An exact copy of the data is required, with no pictures in it.

Start of Information supplied

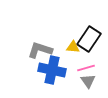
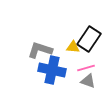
gray triangle: rotated 35 degrees counterclockwise
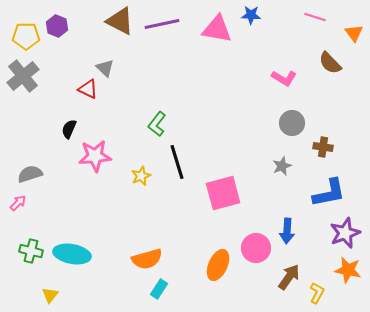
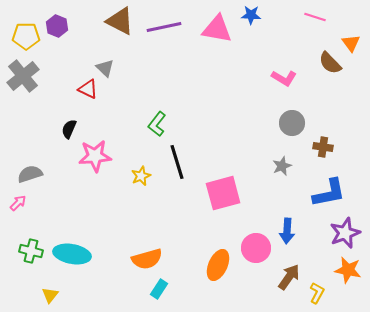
purple line: moved 2 px right, 3 px down
orange triangle: moved 3 px left, 10 px down
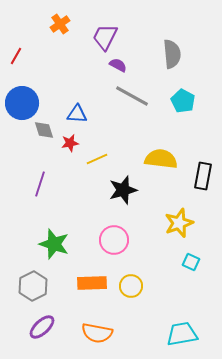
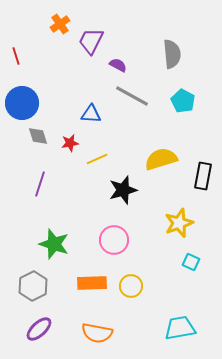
purple trapezoid: moved 14 px left, 4 px down
red line: rotated 48 degrees counterclockwise
blue triangle: moved 14 px right
gray diamond: moved 6 px left, 6 px down
yellow semicircle: rotated 24 degrees counterclockwise
purple ellipse: moved 3 px left, 2 px down
cyan trapezoid: moved 2 px left, 6 px up
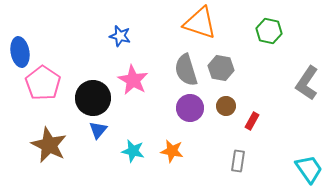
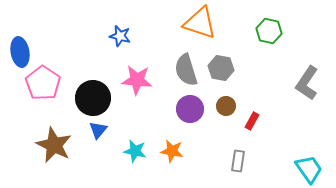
pink star: moved 4 px right; rotated 24 degrees counterclockwise
purple circle: moved 1 px down
brown star: moved 5 px right
cyan star: moved 2 px right
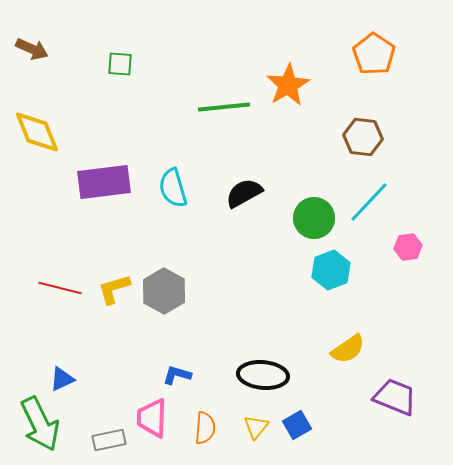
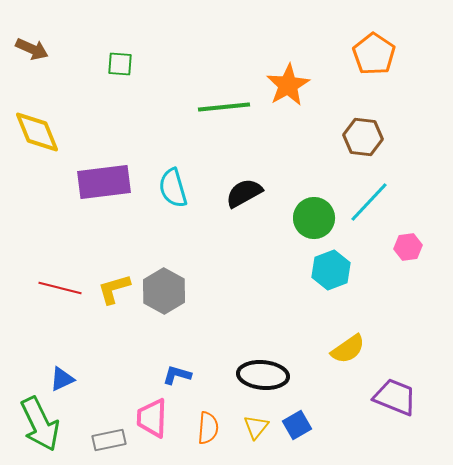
orange semicircle: moved 3 px right
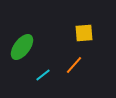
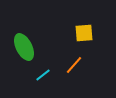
green ellipse: moved 2 px right; rotated 64 degrees counterclockwise
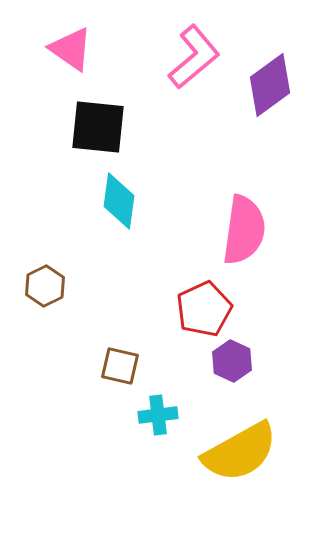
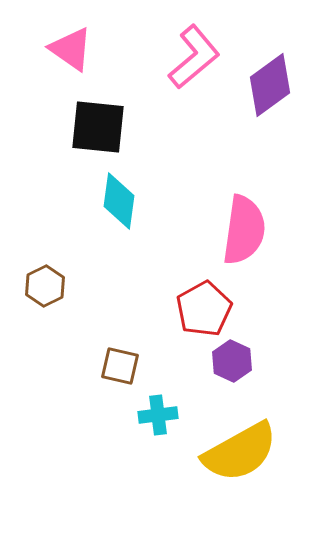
red pentagon: rotated 4 degrees counterclockwise
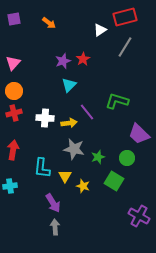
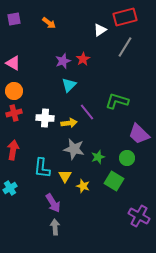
pink triangle: rotated 42 degrees counterclockwise
cyan cross: moved 2 px down; rotated 24 degrees counterclockwise
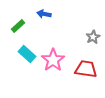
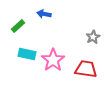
cyan rectangle: rotated 30 degrees counterclockwise
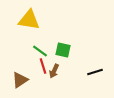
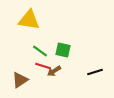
red line: rotated 56 degrees counterclockwise
brown arrow: rotated 32 degrees clockwise
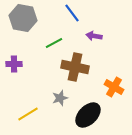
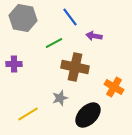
blue line: moved 2 px left, 4 px down
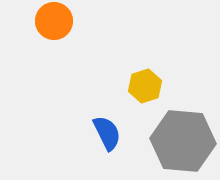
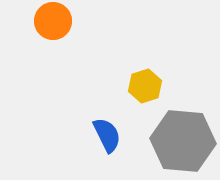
orange circle: moved 1 px left
blue semicircle: moved 2 px down
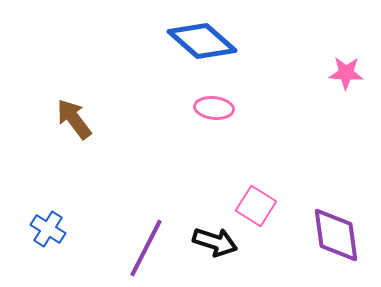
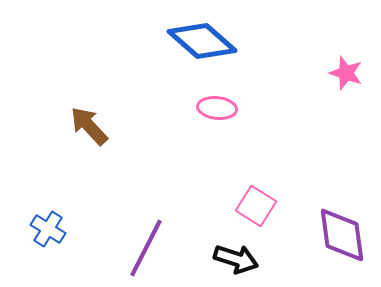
pink star: rotated 16 degrees clockwise
pink ellipse: moved 3 px right
brown arrow: moved 15 px right, 7 px down; rotated 6 degrees counterclockwise
purple diamond: moved 6 px right
black arrow: moved 21 px right, 17 px down
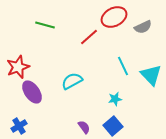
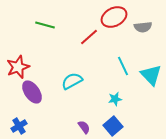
gray semicircle: rotated 18 degrees clockwise
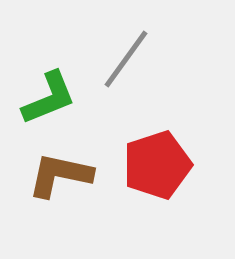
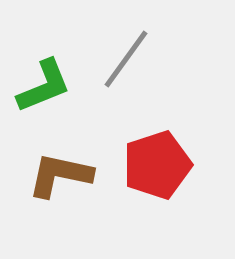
green L-shape: moved 5 px left, 12 px up
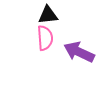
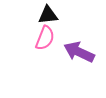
pink semicircle: rotated 25 degrees clockwise
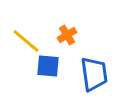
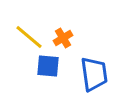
orange cross: moved 4 px left, 3 px down
yellow line: moved 3 px right, 4 px up
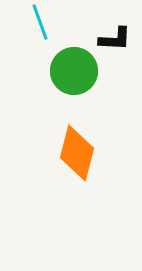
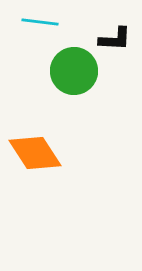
cyan line: rotated 63 degrees counterclockwise
orange diamond: moved 42 px left; rotated 48 degrees counterclockwise
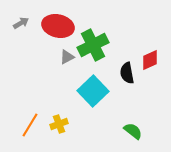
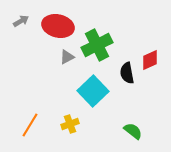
gray arrow: moved 2 px up
green cross: moved 4 px right
yellow cross: moved 11 px right
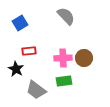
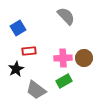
blue square: moved 2 px left, 5 px down
black star: rotated 14 degrees clockwise
green rectangle: rotated 21 degrees counterclockwise
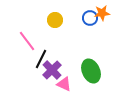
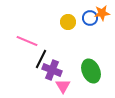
yellow circle: moved 13 px right, 2 px down
pink line: rotated 30 degrees counterclockwise
purple cross: rotated 24 degrees counterclockwise
pink triangle: moved 1 px left, 2 px down; rotated 35 degrees clockwise
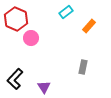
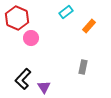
red hexagon: moved 1 px right, 1 px up
black L-shape: moved 8 px right
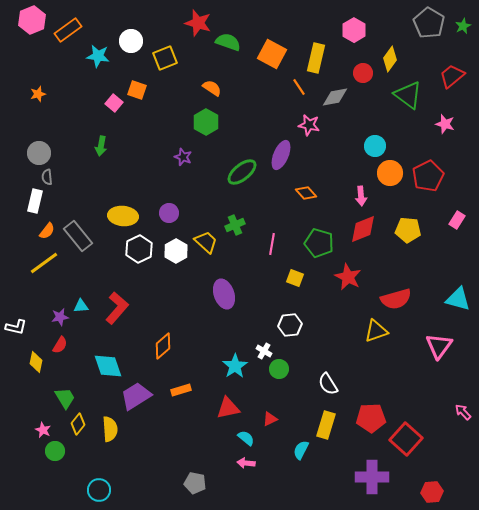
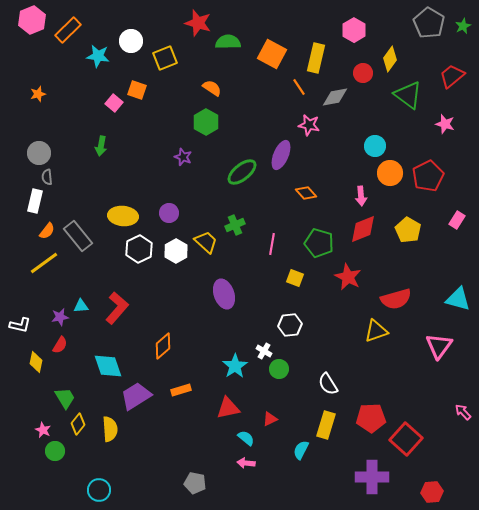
orange rectangle at (68, 30): rotated 8 degrees counterclockwise
green semicircle at (228, 42): rotated 20 degrees counterclockwise
yellow pentagon at (408, 230): rotated 25 degrees clockwise
white L-shape at (16, 327): moved 4 px right, 2 px up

End of Information supplied

• Task answer:
gray triangle: rotated 35 degrees counterclockwise
purple line: moved 2 px right, 3 px down
orange triangle: moved 3 px left, 10 px down
purple trapezoid: moved 14 px left, 4 px down
red line: rotated 48 degrees counterclockwise
blue triangle: moved 14 px right
gray diamond: moved 6 px left, 6 px down
yellow semicircle: rotated 24 degrees counterclockwise
purple ellipse: moved 3 px left, 2 px down
cyan trapezoid: moved 2 px left, 6 px up
pink star: moved 4 px right; rotated 24 degrees counterclockwise
purple circle: moved 1 px down
brown star: moved 5 px right
cyan star: moved 2 px right
orange semicircle: moved 3 px right
green ellipse: moved 2 px right; rotated 64 degrees counterclockwise
red pentagon: rotated 4 degrees counterclockwise
pink triangle: rotated 42 degrees counterclockwise
cyan cross: moved 2 px down; rotated 24 degrees counterclockwise
cyan rectangle: rotated 30 degrees counterclockwise
red line: rotated 56 degrees counterclockwise
brown arrow: rotated 32 degrees clockwise
blue line: moved 2 px left, 4 px down
orange circle: moved 1 px left
blue semicircle: moved 2 px down
pink star: rotated 16 degrees clockwise
pink ellipse: moved 3 px right
brown arrow: moved 15 px right, 7 px down; rotated 6 degrees counterclockwise
purple diamond: moved 6 px right
black arrow: moved 21 px right, 17 px down
gray semicircle: rotated 18 degrees clockwise
green L-shape: moved 5 px left, 12 px up
pink semicircle: rotated 25 degrees clockwise
orange cross: moved 4 px left, 3 px down
yellow line: moved 3 px right, 4 px up
cyan line: rotated 63 degrees counterclockwise
orange diamond: moved 42 px left; rotated 48 degrees counterclockwise
gray arrow: moved 2 px up
green cross: moved 4 px right
yellow cross: moved 11 px right
blue square: moved 2 px left, 5 px down
black star: rotated 14 degrees clockwise
green rectangle: rotated 21 degrees counterclockwise
yellow circle: moved 13 px right, 2 px down
pink line: rotated 30 degrees counterclockwise
purple cross: rotated 24 degrees counterclockwise
pink triangle: moved 1 px left, 2 px down; rotated 35 degrees clockwise
red hexagon: moved 1 px right, 1 px up
black L-shape: moved 8 px right
orange rectangle at (68, 30): rotated 8 degrees counterclockwise
green semicircle at (228, 42): rotated 20 degrees counterclockwise
yellow pentagon at (408, 230): rotated 25 degrees clockwise
white L-shape at (16, 327): moved 4 px right, 2 px up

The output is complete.